Set problem
Please find every line in the records below that contains the word "major" and copy each of those lines in full.

— START OF Exercise data —

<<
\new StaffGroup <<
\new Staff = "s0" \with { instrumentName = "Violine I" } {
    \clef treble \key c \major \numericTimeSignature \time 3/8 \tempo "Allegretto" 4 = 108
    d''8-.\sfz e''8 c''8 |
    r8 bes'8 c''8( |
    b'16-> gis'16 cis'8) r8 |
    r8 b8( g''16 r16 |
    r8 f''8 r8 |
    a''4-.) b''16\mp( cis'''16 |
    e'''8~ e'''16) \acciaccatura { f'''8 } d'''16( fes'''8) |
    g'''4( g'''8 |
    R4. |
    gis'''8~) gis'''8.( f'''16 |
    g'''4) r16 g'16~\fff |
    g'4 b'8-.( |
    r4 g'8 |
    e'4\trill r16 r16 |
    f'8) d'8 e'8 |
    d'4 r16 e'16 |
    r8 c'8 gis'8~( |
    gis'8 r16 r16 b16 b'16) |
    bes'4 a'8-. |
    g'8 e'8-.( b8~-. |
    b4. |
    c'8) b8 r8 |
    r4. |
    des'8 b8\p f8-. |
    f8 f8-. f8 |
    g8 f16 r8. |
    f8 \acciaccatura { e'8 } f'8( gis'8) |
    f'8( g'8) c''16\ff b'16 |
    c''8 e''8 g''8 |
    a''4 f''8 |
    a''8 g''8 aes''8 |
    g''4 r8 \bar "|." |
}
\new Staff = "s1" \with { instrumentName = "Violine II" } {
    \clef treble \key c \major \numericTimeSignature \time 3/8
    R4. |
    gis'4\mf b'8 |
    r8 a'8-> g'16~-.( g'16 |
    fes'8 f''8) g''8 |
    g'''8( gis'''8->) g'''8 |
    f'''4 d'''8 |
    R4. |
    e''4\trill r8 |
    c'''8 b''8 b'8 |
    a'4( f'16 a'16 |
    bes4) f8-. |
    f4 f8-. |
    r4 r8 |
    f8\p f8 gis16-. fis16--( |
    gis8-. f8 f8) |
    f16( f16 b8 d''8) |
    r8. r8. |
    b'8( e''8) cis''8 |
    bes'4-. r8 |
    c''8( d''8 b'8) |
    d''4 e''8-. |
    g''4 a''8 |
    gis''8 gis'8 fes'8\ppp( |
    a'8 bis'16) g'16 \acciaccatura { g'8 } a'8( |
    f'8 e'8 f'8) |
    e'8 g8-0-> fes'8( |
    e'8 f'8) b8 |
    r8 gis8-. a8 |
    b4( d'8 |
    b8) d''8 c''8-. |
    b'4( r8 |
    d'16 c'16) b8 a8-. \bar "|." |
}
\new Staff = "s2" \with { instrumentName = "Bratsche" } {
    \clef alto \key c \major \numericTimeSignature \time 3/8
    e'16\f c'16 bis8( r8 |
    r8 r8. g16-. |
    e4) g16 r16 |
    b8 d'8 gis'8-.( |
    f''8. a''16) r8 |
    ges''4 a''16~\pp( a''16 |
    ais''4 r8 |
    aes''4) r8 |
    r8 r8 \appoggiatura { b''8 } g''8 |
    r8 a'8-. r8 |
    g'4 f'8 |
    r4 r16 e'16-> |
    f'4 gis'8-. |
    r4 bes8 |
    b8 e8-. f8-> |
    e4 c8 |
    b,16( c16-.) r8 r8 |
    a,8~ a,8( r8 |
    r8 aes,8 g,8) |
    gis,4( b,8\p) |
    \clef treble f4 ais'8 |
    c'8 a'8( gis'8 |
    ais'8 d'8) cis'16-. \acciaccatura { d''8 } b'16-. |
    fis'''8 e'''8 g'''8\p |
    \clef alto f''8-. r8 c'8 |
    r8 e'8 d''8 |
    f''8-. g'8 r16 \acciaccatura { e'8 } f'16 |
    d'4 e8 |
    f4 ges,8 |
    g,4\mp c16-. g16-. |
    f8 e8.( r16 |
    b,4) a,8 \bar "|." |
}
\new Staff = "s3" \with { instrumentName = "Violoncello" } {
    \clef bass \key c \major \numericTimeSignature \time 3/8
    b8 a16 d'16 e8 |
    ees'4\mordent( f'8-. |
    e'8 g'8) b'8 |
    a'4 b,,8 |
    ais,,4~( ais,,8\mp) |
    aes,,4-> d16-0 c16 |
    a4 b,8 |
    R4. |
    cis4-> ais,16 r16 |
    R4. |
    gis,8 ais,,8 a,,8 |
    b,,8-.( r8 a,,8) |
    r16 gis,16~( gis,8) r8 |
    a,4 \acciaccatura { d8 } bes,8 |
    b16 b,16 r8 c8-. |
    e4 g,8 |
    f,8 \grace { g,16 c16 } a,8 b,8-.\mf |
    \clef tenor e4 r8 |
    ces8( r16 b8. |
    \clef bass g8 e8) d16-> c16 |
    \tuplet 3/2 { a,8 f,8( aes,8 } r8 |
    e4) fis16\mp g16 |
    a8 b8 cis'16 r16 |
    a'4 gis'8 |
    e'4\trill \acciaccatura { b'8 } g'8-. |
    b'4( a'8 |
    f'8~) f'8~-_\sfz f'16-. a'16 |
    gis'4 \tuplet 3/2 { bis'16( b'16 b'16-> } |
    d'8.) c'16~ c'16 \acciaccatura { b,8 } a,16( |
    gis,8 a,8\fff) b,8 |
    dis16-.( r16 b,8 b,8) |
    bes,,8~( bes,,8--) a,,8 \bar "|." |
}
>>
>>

— END OF Exercise data —
— START OF Exercise data —

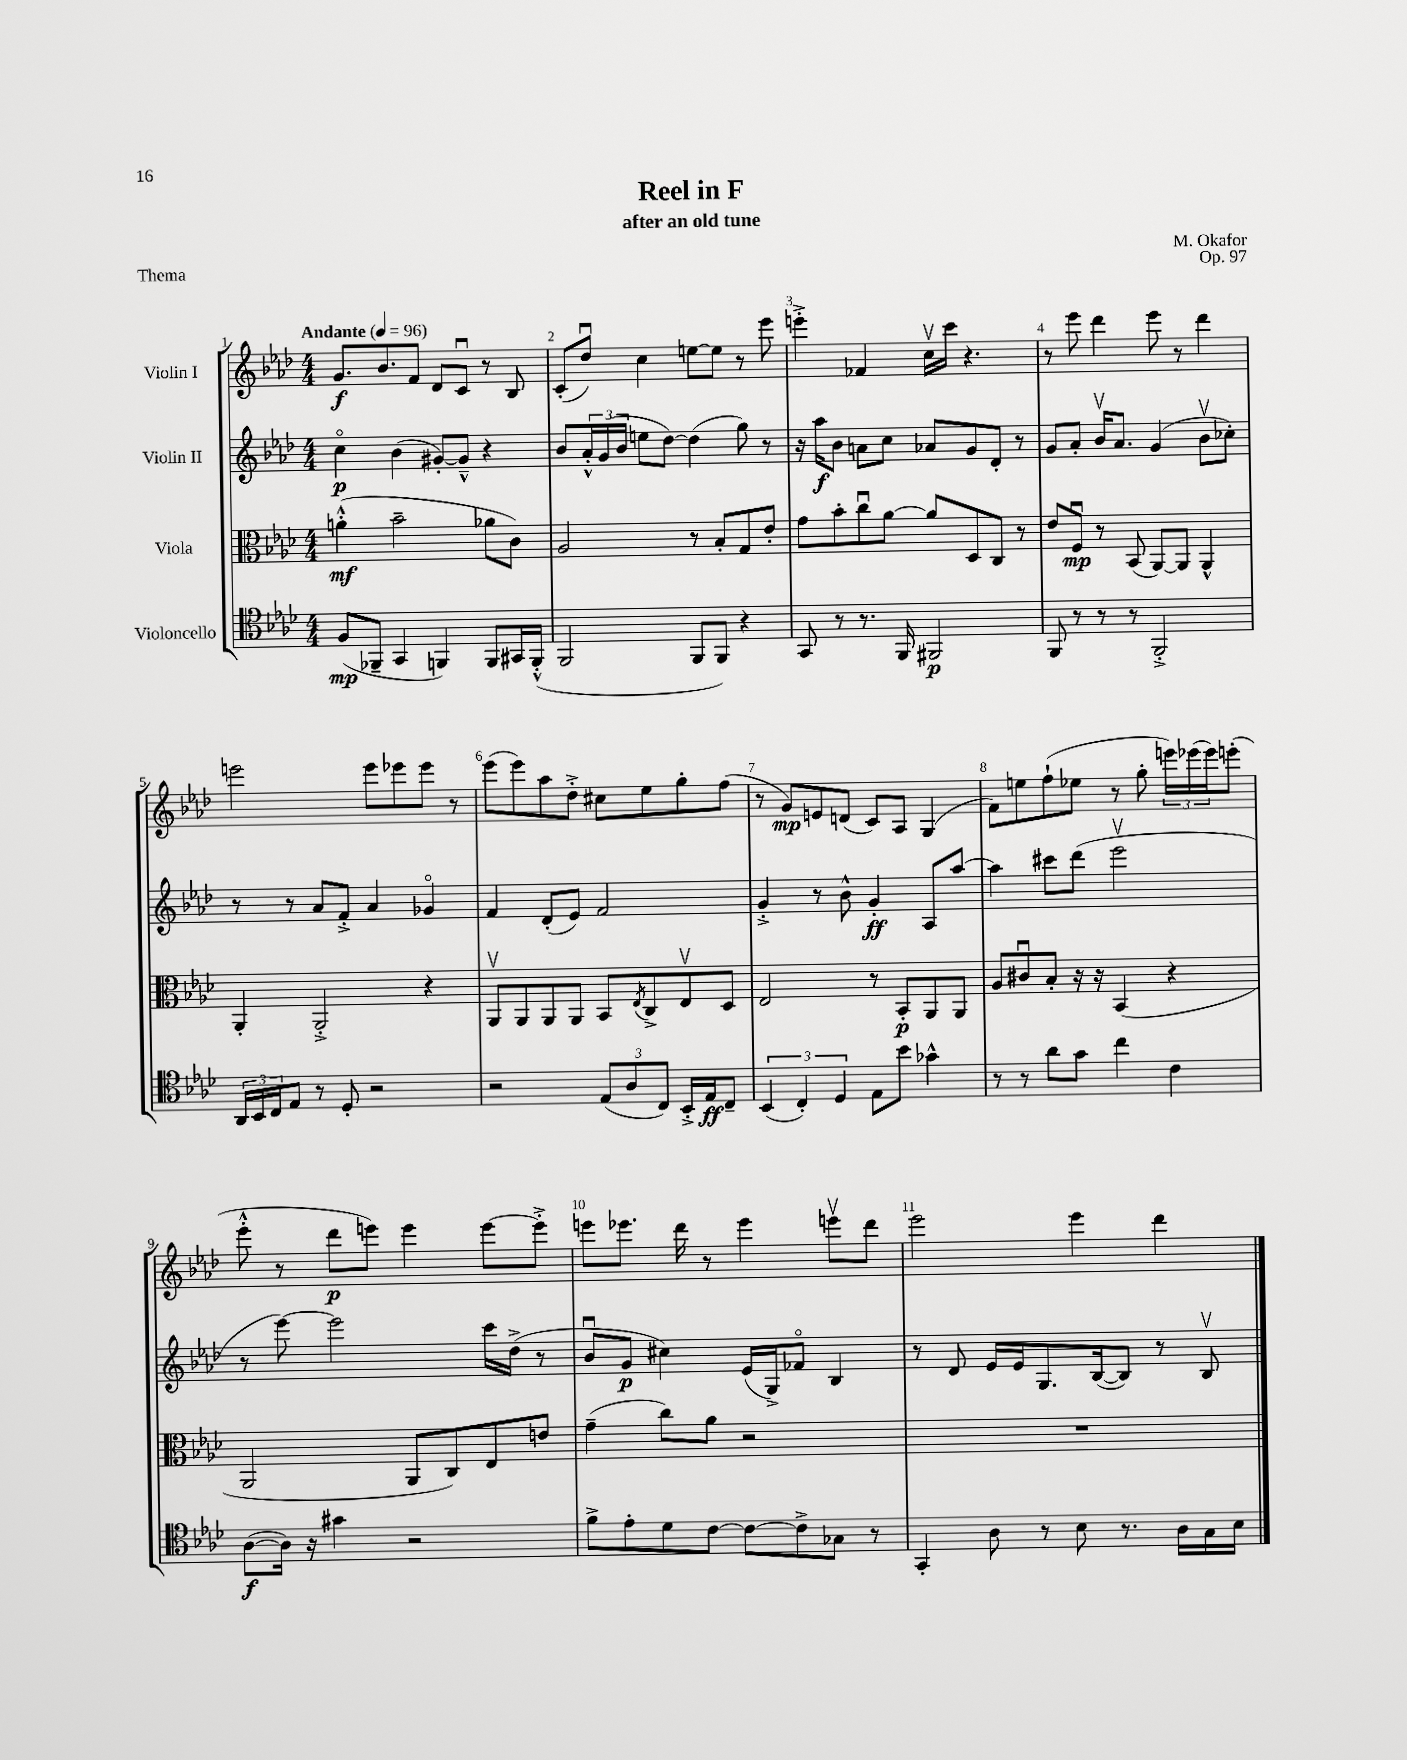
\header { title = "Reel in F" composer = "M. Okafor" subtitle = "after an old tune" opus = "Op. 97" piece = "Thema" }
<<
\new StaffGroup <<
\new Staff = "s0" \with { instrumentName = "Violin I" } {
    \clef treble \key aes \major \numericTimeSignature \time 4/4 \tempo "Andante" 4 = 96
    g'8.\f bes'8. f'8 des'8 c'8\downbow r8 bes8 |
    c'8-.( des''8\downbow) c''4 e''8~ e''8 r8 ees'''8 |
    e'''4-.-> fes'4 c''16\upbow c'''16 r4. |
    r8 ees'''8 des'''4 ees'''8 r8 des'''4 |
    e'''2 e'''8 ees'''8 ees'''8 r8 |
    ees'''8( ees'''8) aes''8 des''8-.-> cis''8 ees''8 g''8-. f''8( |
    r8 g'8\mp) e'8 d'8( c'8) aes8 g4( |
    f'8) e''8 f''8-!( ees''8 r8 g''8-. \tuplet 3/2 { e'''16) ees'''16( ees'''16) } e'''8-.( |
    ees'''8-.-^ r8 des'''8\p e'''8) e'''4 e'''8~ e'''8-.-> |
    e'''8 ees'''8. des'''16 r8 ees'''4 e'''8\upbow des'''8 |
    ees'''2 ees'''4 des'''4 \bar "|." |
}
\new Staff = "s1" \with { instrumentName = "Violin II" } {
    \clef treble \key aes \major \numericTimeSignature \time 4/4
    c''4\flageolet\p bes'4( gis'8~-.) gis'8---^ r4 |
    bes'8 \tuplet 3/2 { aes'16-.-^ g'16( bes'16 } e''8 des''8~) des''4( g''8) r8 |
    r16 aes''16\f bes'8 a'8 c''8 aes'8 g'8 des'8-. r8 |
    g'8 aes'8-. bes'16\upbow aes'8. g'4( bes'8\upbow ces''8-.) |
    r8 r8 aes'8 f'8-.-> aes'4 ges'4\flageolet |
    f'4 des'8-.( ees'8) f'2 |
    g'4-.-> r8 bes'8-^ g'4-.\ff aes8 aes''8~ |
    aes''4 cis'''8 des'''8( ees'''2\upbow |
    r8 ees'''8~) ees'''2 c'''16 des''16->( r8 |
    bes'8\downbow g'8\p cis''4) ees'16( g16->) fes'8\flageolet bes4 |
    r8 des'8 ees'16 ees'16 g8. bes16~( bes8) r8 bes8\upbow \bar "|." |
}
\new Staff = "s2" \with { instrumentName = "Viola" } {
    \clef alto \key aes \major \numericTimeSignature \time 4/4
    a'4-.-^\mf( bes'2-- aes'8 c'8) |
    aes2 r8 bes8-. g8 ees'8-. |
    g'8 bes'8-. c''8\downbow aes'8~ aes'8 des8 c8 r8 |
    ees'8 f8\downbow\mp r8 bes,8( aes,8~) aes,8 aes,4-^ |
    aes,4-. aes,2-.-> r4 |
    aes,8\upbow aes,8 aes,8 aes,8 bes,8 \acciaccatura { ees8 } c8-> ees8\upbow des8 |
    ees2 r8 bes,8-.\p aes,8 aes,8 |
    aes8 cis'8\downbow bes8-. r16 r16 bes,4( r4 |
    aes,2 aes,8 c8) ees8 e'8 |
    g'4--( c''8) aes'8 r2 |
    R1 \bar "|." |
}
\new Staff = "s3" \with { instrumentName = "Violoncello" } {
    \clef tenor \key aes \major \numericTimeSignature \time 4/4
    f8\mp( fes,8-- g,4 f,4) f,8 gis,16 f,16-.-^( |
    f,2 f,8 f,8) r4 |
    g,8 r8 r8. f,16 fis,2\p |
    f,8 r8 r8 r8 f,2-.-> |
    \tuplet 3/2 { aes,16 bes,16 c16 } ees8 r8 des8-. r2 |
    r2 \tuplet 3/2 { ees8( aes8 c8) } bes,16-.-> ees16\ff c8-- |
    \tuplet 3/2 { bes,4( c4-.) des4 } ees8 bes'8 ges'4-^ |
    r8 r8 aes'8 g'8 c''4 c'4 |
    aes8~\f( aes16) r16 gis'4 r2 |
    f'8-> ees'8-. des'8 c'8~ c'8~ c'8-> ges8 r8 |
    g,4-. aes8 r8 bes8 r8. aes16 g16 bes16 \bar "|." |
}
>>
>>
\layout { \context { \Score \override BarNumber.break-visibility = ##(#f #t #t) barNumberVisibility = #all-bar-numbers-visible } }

— END OF Exercise data —

The answer
    \clef treble \key c \major \numericTimeSignature \time 3/8 \tempo "Allegretto" 4 = 108
    \clef treble \key c \major \numericTimeSignature \time 3/8
    \clef alto \key c \major \numericTimeSignature \time 3/8
    \clef bass \key c \major \numericTimeSignature \time 3/8
    \clef treble \key aes \major \numericTimeSignature \time 4/4 \tempo "Andante" 4 = 96
    \clef treble \key aes \major \numericTimeSignature \time 4/4
    \clef alto \key aes \major \numericTimeSignature \time 4/4
    \clef tenor \key aes \major \numericTimeSignature \time 4/4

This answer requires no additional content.